- _SOURCE DATA_
★ ★ ★ ★ ★
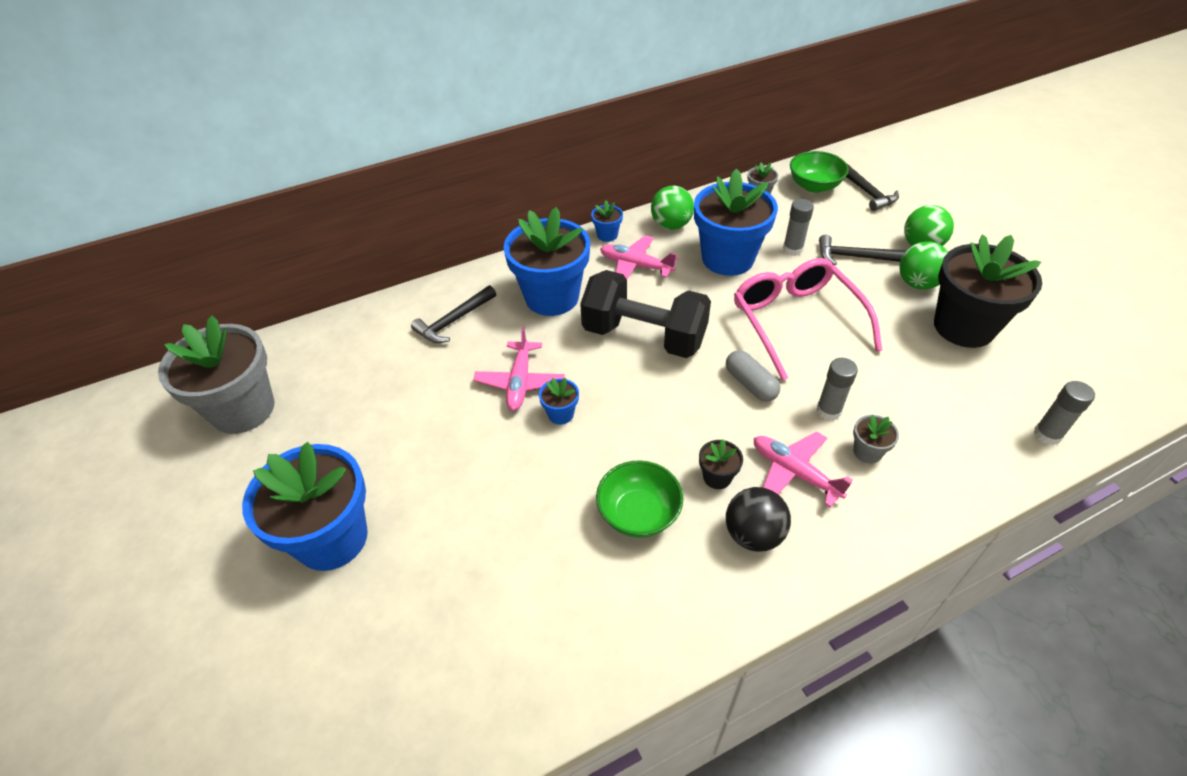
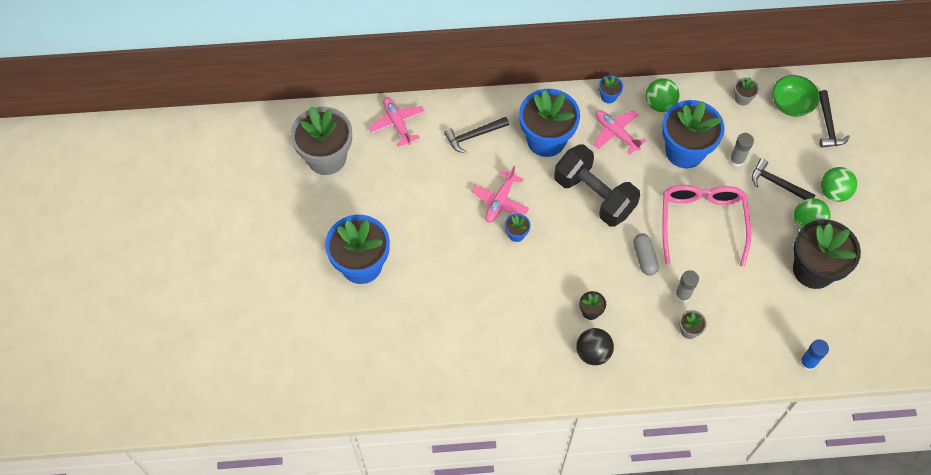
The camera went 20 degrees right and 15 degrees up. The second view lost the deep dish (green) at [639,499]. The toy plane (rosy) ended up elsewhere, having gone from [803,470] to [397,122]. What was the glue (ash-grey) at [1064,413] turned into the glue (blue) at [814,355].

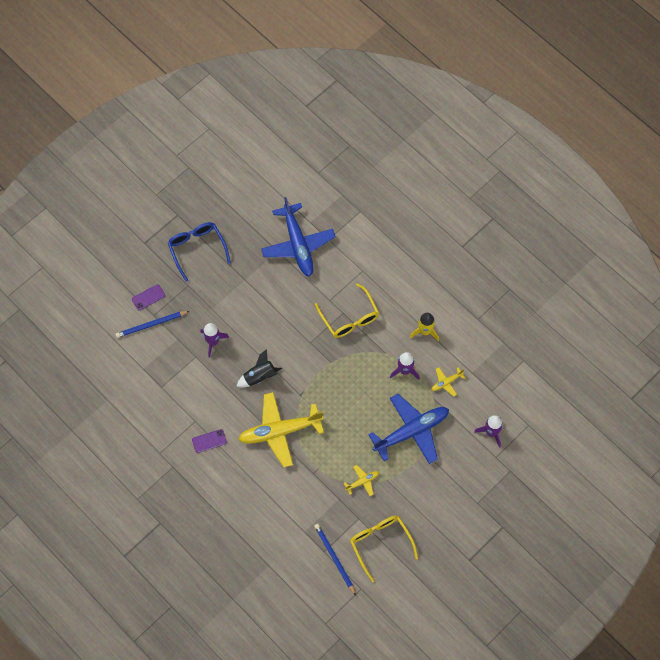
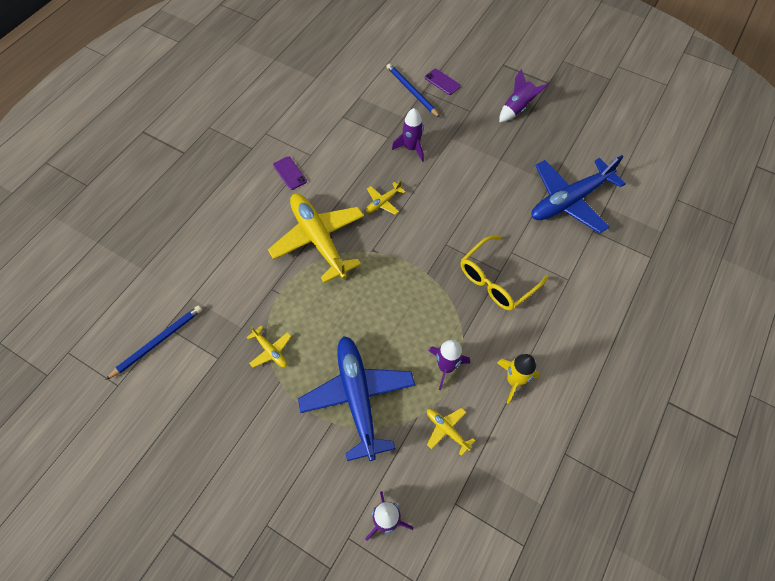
The camera went 75 degrees right and 5 degrees down. Where the spectacles (blue) stood at [199,252], the rocket (purple) came to stand at [523,95]. Where the rocket (jet-black) stood at [259,368], the toy plane (bright yellow) came to stand at [385,197]. The second view lost the spectacles (bright yellow) at [384,548]. The toy plane (blue) at [408,429] ended up facing another way, 150 degrees counterclockwise from before.

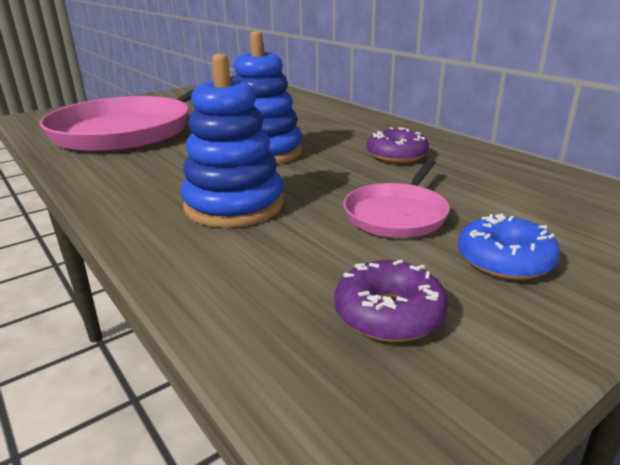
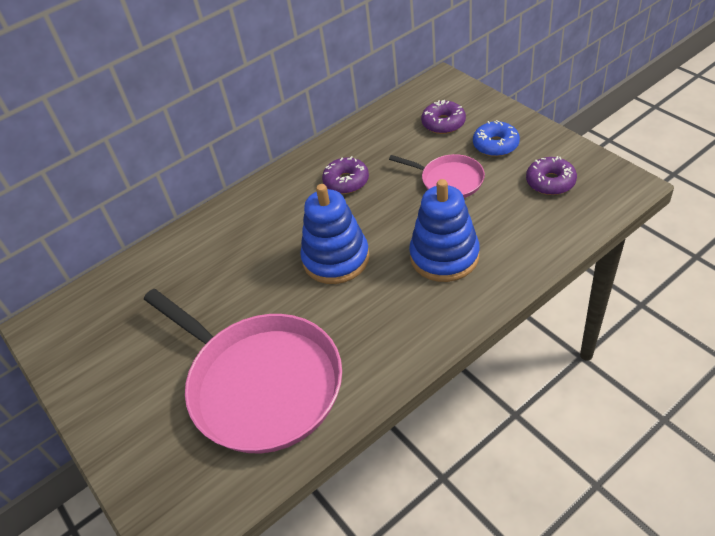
The camera went 85 degrees left and 20 degrees up. The second view gained the doughnut (purple) at [443,117].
★ ★ ★ ★ ★
- _EXERCISE GOAL_
Every line of the material above that has the string "blue" needs pulling out.

- _TASK SOLUTION_
The camera went 20 degrees right and 15 degrees up. The second view lost the deep dish (green) at [639,499]. The toy plane (rosy) ended up elsewhere, having gone from [803,470] to [397,122]. What was the glue (ash-grey) at [1064,413] turned into the glue (blue) at [814,355].
The camera went 75 degrees right and 5 degrees down. Where the spectacles (blue) stood at [199,252], the rocket (purple) came to stand at [523,95]. Where the rocket (jet-black) stood at [259,368], the toy plane (bright yellow) came to stand at [385,197]. The second view lost the spectacles (bright yellow) at [384,548]. The toy plane (blue) at [408,429] ended up facing another way, 150 degrees counterclockwise from before.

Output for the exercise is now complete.